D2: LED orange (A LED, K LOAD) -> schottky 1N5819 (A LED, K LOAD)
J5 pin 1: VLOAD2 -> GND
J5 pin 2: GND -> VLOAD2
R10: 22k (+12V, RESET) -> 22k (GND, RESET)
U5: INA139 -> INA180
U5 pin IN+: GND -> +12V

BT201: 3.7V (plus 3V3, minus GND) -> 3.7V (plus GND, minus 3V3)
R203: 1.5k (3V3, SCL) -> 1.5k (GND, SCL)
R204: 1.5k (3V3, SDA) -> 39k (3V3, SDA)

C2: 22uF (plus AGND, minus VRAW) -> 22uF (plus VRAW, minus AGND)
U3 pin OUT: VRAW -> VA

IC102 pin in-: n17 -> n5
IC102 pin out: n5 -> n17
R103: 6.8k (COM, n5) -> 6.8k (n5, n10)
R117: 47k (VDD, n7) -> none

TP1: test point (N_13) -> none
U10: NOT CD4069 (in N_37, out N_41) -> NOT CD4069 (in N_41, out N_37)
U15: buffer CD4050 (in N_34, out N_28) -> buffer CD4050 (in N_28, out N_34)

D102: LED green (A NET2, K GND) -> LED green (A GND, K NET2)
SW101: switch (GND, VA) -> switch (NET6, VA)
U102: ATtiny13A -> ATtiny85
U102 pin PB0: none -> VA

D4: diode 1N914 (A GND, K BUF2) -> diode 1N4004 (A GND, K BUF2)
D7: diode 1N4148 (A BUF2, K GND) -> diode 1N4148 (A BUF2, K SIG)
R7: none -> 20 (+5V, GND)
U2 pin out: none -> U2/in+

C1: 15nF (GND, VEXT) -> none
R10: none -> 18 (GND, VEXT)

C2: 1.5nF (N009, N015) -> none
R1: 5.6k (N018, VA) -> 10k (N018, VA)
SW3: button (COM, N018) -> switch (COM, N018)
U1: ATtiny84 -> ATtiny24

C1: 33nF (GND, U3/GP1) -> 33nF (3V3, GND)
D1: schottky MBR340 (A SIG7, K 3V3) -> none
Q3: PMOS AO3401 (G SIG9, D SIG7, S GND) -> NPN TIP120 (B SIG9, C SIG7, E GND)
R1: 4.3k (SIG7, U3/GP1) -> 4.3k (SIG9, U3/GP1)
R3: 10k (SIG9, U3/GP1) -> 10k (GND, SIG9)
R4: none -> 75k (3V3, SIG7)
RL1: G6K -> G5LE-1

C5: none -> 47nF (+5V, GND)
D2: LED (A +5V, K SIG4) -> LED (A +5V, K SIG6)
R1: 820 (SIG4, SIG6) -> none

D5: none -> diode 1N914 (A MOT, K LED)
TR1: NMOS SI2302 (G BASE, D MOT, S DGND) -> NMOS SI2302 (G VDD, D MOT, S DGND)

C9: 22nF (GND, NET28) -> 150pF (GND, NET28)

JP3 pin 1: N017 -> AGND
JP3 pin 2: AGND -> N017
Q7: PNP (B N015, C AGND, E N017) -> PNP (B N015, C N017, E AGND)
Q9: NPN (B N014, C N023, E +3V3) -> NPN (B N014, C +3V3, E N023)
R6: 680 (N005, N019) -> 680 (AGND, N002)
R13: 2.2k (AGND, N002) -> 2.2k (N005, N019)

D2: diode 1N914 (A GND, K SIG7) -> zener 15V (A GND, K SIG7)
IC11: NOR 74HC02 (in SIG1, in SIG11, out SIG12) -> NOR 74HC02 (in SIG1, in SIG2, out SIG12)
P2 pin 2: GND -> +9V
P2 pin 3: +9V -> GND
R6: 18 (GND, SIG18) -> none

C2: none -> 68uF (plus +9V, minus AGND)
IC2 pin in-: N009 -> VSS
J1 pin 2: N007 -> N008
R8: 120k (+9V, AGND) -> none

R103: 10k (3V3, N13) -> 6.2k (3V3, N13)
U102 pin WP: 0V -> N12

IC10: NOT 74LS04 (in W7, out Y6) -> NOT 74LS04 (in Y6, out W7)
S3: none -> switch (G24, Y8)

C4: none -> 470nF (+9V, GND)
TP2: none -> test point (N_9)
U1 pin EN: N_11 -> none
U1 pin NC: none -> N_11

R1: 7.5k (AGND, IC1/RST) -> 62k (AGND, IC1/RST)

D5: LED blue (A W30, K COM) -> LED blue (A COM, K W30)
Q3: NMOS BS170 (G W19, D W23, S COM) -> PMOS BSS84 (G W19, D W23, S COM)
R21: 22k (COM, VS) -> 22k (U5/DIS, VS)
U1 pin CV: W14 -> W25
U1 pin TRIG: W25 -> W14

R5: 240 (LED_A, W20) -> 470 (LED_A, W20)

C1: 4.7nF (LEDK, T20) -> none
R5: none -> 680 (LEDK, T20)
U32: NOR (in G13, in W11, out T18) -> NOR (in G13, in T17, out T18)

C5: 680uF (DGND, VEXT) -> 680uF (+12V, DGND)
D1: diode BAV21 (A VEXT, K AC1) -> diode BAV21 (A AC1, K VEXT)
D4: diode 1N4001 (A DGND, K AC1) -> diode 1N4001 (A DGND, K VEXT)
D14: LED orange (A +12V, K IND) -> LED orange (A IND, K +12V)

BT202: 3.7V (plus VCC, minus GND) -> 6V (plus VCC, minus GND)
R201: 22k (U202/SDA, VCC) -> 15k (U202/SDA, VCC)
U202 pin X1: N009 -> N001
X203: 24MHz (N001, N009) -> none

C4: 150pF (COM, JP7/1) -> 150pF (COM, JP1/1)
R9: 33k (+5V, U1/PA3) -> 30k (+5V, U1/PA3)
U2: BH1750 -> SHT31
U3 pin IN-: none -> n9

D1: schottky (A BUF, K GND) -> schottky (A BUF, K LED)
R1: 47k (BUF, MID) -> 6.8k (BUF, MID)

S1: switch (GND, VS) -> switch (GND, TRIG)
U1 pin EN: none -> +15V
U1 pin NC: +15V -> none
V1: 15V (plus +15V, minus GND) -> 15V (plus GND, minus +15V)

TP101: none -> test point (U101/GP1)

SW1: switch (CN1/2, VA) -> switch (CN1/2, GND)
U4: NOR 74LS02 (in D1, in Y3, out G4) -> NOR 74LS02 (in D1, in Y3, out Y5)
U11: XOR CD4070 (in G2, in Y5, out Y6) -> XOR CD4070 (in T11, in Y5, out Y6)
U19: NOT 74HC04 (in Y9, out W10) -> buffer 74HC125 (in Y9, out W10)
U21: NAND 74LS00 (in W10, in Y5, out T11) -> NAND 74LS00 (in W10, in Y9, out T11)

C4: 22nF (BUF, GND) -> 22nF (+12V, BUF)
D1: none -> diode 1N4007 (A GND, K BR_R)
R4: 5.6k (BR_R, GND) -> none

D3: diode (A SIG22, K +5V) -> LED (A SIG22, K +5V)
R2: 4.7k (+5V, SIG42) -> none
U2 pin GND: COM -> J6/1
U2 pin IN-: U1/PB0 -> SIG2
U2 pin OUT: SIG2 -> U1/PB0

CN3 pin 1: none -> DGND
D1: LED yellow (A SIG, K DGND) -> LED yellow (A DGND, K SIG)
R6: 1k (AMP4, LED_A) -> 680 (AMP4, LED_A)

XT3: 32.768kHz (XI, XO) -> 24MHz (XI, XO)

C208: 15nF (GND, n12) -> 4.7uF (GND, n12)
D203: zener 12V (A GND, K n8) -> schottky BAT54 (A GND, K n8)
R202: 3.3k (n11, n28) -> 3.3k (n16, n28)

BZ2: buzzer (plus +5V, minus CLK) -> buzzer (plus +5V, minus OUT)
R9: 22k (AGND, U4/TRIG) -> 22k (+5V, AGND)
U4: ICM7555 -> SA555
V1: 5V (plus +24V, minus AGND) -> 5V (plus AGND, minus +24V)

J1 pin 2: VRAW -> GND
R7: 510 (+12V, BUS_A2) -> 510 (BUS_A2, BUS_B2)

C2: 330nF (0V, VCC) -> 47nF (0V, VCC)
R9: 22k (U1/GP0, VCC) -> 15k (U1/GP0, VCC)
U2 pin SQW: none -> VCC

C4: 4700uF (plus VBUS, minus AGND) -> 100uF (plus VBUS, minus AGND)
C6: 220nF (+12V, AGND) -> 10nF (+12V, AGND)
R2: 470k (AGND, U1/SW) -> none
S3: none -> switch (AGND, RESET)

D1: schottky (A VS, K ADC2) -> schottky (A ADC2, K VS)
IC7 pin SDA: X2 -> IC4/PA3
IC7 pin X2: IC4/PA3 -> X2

Task item -
Reproduce, please, the lines of the material from its first line down to the line containing "D7: diode 1N4148", keeping both ends and nothing beyond them.

Answer to this task -
D2: LED orange (A LED, K LOAD) -> schottky 1N5819 (A LED, K LOAD)
J5 pin 1: VLOAD2 -> GND
J5 pin 2: GND -> VLOAD2
R10: 22k (+12V, RESET) -> 22k (GND, RESET)
U5: INA139 -> INA180
U5 pin IN+: GND -> +12V

BT201: 3.7V (plus 3V3, minus GND) -> 3.7V (plus GND, minus 3V3)
R203: 1.5k (3V3, SCL) -> 1.5k (GND, SCL)
R204: 1.5k (3V3, SDA) -> 39k (3V3, SDA)

C2: 22uF (plus AGND, minus VRAW) -> 22uF (plus VRAW, minus AGND)
U3 pin OUT: VRAW -> VA

IC102 pin in-: n17 -> n5
IC102 pin out: n5 -> n17
R103: 6.8k (COM, n5) -> 6.8k (n5, n10)
R117: 47k (VDD, n7) -> none

TP1: test point (N_13) -> none
U10: NOT CD4069 (in N_37, out N_41) -> NOT CD4069 (in N_41, out N_37)
U15: buffer CD4050 (in N_34, out N_28) -> buffer CD4050 (in N_28, out N_34)

D102: LED green (A NET2, K GND) -> LED green (A GND, K NET2)
SW101: switch (GND, VA) -> switch (NET6, VA)
U102: ATtiny13A -> ATtiny85
U102 pin PB0: none -> VA

D4: diode 1N914 (A GND, K BUF2) -> diode 1N4004 (A GND, K BUF2)
D7: diode 1N4148 (A BUF2, K GND) -> diode 1N4148 (A BUF2, K SIG)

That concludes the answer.